▼
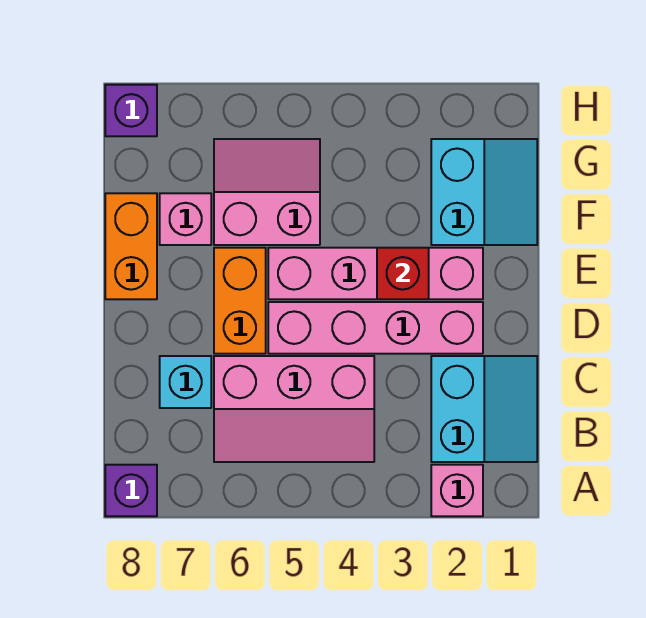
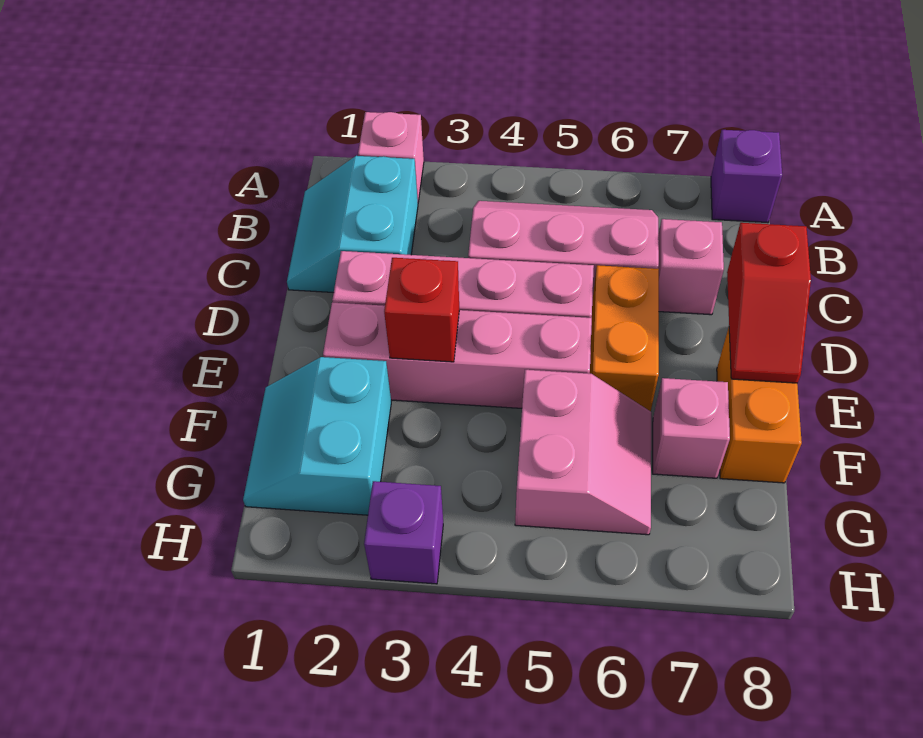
cyan brick C7 level 1 -> pink brick C7 level 1
none -> red slope D8:E8 level 2 top D
pink slope F5:G6 level 1 top F -> pink slope F5:G6 level 1 top 5
purple brick H8 level 1 -> purple brick H3 level 1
▲
Assignment = When a line in the material contains the string "brick", copy that line.

Answer below =
cyan brick C7 level 1 -> pink brick C7 level 1
purple brick H8 level 1 -> purple brick H3 level 1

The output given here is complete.